### Material to process ###
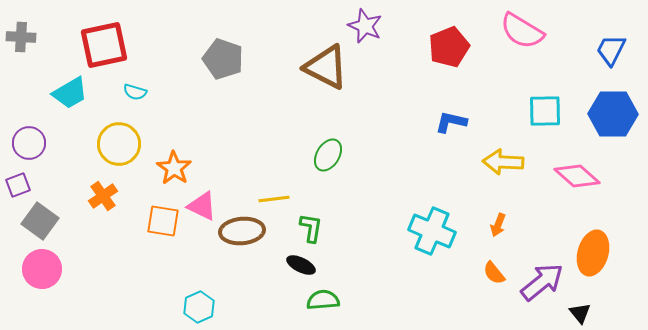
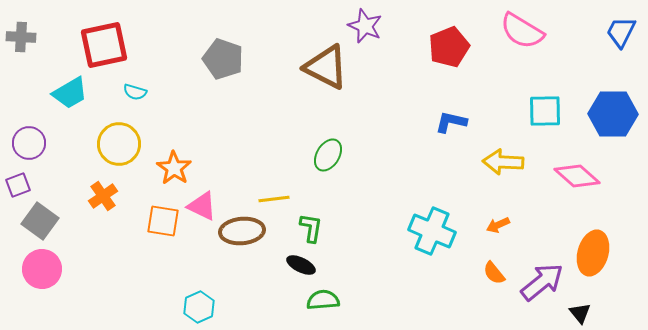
blue trapezoid: moved 10 px right, 18 px up
orange arrow: rotated 45 degrees clockwise
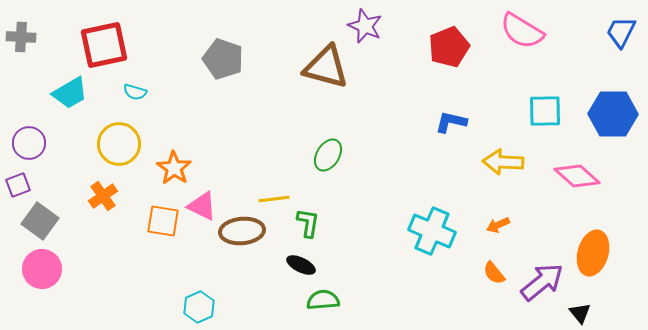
brown triangle: rotated 12 degrees counterclockwise
green L-shape: moved 3 px left, 5 px up
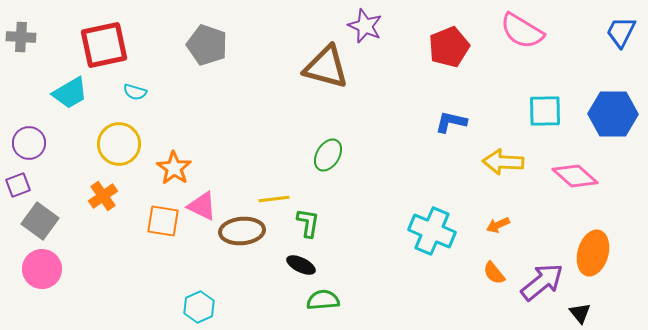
gray pentagon: moved 16 px left, 14 px up
pink diamond: moved 2 px left
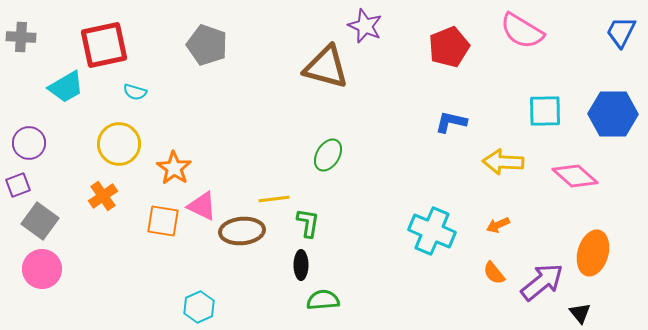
cyan trapezoid: moved 4 px left, 6 px up
black ellipse: rotated 64 degrees clockwise
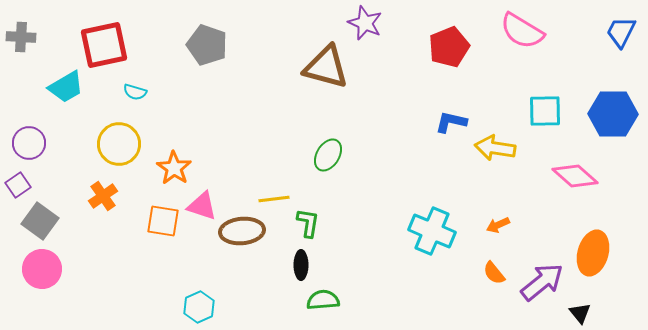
purple star: moved 3 px up
yellow arrow: moved 8 px left, 14 px up; rotated 6 degrees clockwise
purple square: rotated 15 degrees counterclockwise
pink triangle: rotated 8 degrees counterclockwise
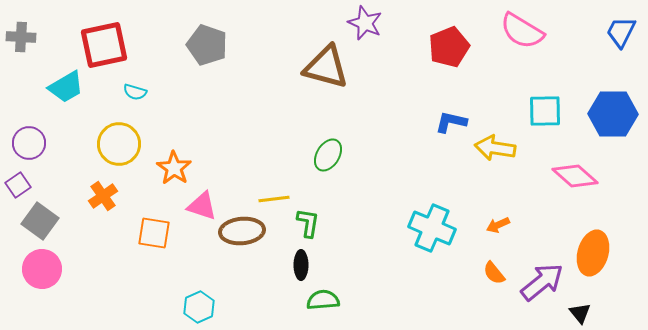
orange square: moved 9 px left, 12 px down
cyan cross: moved 3 px up
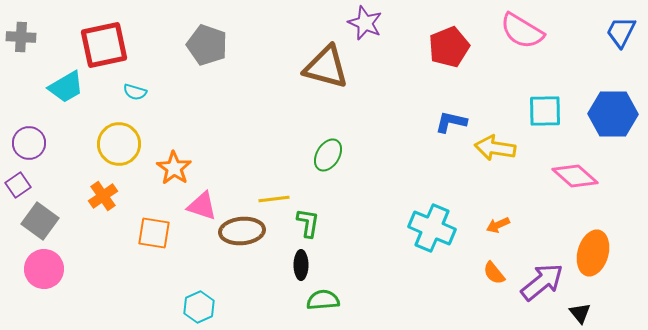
pink circle: moved 2 px right
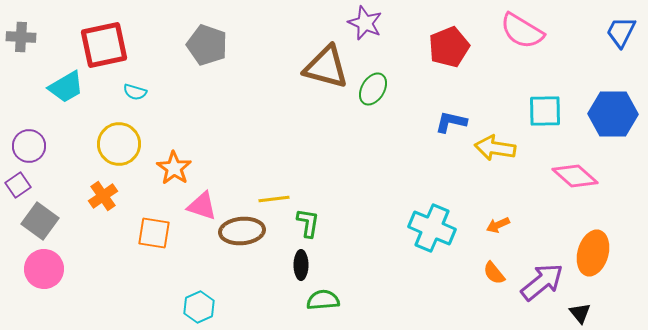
purple circle: moved 3 px down
green ellipse: moved 45 px right, 66 px up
###
Requirement |
Rewrite the records above, replacing "counterclockwise" with "anticlockwise" wherever it occurs and changing nothing else. Leave out the picture lines.

Complete response |
blue trapezoid: moved 10 px right, 18 px up
orange arrow: rotated 45 degrees clockwise
brown triangle: rotated 12 degrees anticlockwise
green L-shape: moved 3 px left, 5 px up
gray pentagon: moved 16 px left, 14 px up
pink diamond: moved 2 px left
cyan trapezoid: moved 4 px left, 6 px up
black ellipse: rotated 64 degrees clockwise
purple star: moved 3 px up
yellow arrow: moved 8 px left, 14 px up; rotated 6 degrees clockwise
purple square: rotated 15 degrees anticlockwise
pink triangle: rotated 8 degrees anticlockwise
orange square: moved 9 px left, 12 px down
cyan cross: moved 3 px up
pink circle: moved 2 px right
purple circle: moved 3 px down
green ellipse: moved 45 px right, 66 px up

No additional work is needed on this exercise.